◆ **Listed records**

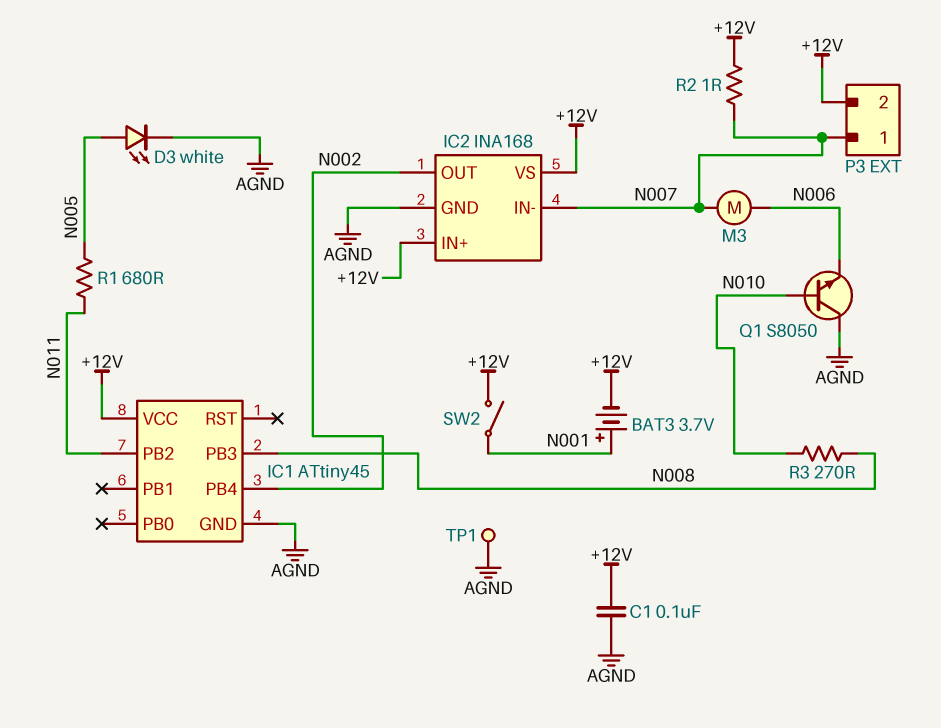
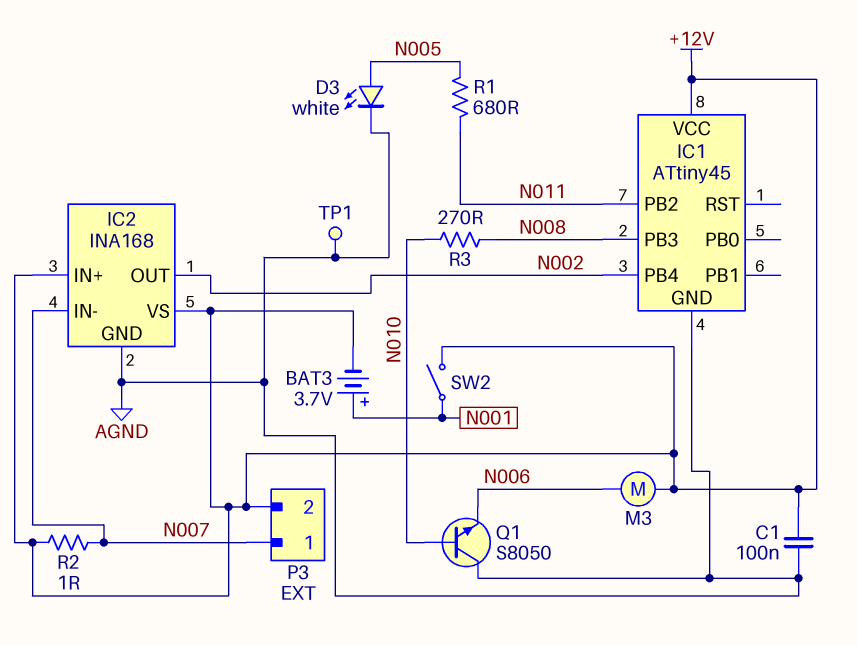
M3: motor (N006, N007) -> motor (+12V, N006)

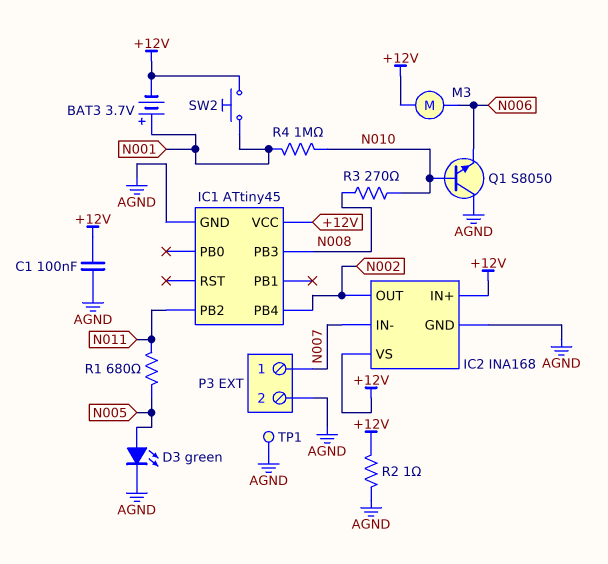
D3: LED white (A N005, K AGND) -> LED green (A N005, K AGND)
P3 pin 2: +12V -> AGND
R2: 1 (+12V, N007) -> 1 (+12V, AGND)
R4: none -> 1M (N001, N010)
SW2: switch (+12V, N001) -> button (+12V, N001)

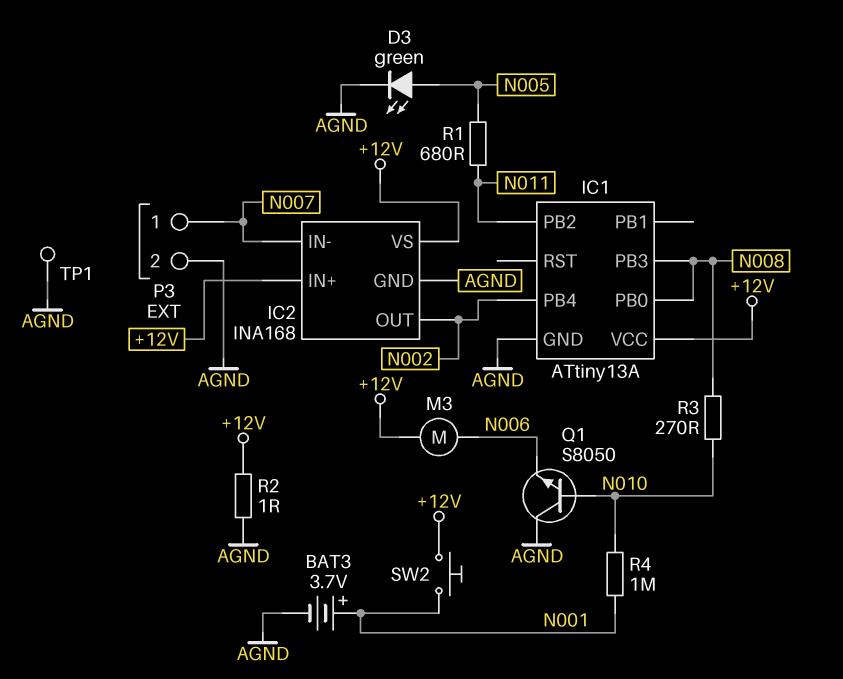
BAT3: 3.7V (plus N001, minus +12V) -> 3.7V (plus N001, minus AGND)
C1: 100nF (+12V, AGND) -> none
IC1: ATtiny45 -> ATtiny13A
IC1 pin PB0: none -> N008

--

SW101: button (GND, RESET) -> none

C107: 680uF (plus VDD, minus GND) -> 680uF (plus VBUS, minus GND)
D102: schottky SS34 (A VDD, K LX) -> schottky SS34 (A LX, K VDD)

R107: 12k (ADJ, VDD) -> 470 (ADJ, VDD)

◆ **Task requirements**
Starting with the line with "SW101: button (GND, RESET) -> none" above and going on through the line with "R107: 12k (ADJ, VDD) -> 470 (ADJ, VDD)", transcribe every line exactly, both ends included, and add nothing.

◆ **Output**
SW101: button (GND, RESET) -> none

C107: 680uF (plus VDD, minus GND) -> 680uF (plus VBUS, minus GND)
D102: schottky SS34 (A VDD, K LX) -> schottky SS34 (A LX, K VDD)

R107: 12k (ADJ, VDD) -> 470 (ADJ, VDD)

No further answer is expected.